• **Requirements**: Copy out the data below as written; omit any images.
-=-=-
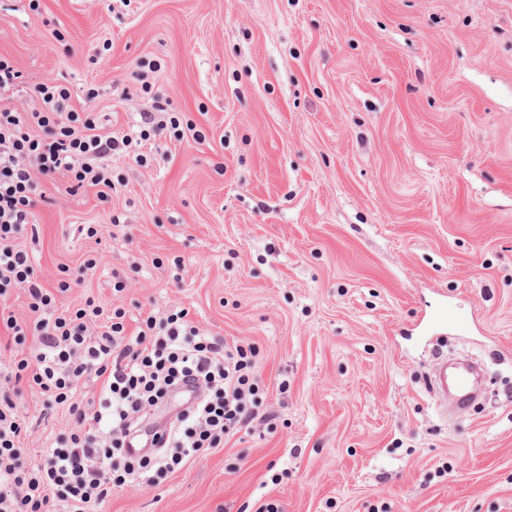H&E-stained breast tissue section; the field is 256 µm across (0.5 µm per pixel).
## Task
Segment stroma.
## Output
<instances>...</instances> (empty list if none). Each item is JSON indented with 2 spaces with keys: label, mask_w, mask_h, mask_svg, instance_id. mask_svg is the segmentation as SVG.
Wrapping results in <instances>:
<instances>
[{
  "label": "stroma",
  "mask_w": 512,
  "mask_h": 512,
  "mask_svg": "<svg viewBox=\"0 0 512 512\" xmlns=\"http://www.w3.org/2000/svg\"><path fill=\"white\" fill-rule=\"evenodd\" d=\"M0 56L2 106L44 83L103 135L191 124L114 161L110 201L37 178L17 242L59 310L254 344L272 414L97 512H512V0H0ZM442 305L468 329L420 335ZM446 354L485 369L448 415ZM18 414L30 469L73 421ZM429 387L432 393L442 402H448V362L441 360L434 367L429 377Z\"/></svg>",
  "instance_id": "35a3bbf8"
}]
</instances>
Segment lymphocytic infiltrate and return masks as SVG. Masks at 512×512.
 Listing matches in <instances>:
<instances>
[{
  "label": "lymphocytic infiltrate",
  "instance_id": "1",
  "mask_svg": "<svg viewBox=\"0 0 512 512\" xmlns=\"http://www.w3.org/2000/svg\"><path fill=\"white\" fill-rule=\"evenodd\" d=\"M69 97L66 87L40 83L27 107L0 108V297L22 293L34 314L26 325L2 315L0 325L16 344L36 339L31 355L0 367V512H56L61 503L68 512H92L113 487L157 485L167 473L223 447L258 415L253 347L210 336L186 310L147 317L131 336L122 310L108 316L91 300L72 313L54 310L29 254L15 243L33 221L34 174L64 173L78 188H112V156L160 127L155 113L145 111L138 136H102L92 113L63 110ZM35 127L40 136L32 135ZM89 377L102 382L95 405L79 391ZM25 386L46 405L66 406L75 423L32 470L22 463L16 402ZM178 391L183 407L153 434L155 450L128 457L133 430Z\"/></svg>",
  "mask_w": 512,
  "mask_h": 512
}]
</instances>
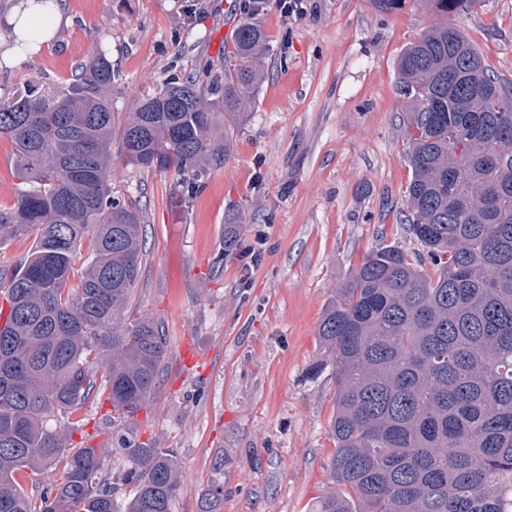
-=-=-
• **Finished exercise**:
H&E-stained breast tissue section; the field is 256 µm across (0.5 µm per pixel).
## Task
Segment stroma.
## Output
<instances>...</instances> (empty list if none). Each item is JSON indented with 2 spaces with keys: label, mask_w, mask_h, mask_svg, instance_id. mask_svg is the segmentation as SVG.
Wrapping results in <instances>:
<instances>
[{
  "label": "stroma",
  "mask_w": 512,
  "mask_h": 512,
  "mask_svg": "<svg viewBox=\"0 0 512 512\" xmlns=\"http://www.w3.org/2000/svg\"><path fill=\"white\" fill-rule=\"evenodd\" d=\"M0 56L2 106L44 83L103 135L191 124L114 161L110 201L37 178L17 242L59 310L254 344L272 414L97 512H512V0H0ZM442 305L468 329L420 335ZM446 354L485 369L448 415ZM18 414L30 469L73 421ZM429 387L432 393L442 402H448V362L441 360L434 367L429 377Z\"/></svg>",
  "instance_id": "35a3bbf8"
}]
</instances>
Segment lymphocytic infiltrate and return masks as SVG. Masks at 512×512.
 Listing matches in <instances>:
<instances>
[{
  "label": "lymphocytic infiltrate",
  "instance_id": "1",
  "mask_svg": "<svg viewBox=\"0 0 512 512\" xmlns=\"http://www.w3.org/2000/svg\"><path fill=\"white\" fill-rule=\"evenodd\" d=\"M69 97L66 87L40 83L27 107L0 108V297L22 293L34 314L26 325L2 315L0 325L16 344L36 339L31 355L0 367V512H56L61 503L68 512H92L113 487L157 485L167 473L223 447L258 415L253 347L210 336L186 310L147 317L131 336L122 310L108 316L91 300L72 313L54 310L29 254L15 243L33 221L34 174L64 173L78 188H112V156L160 127L155 113L145 111L138 136H102L92 113L63 110ZM35 127L40 136L32 135ZM89 377L102 382L95 405L79 391ZM25 386L46 405L66 406L75 423L32 470L22 463L16 402ZM178 391L183 407L153 434L155 450L128 457L133 430Z\"/></svg>",
  "mask_w": 512,
  "mask_h": 512
}]
</instances>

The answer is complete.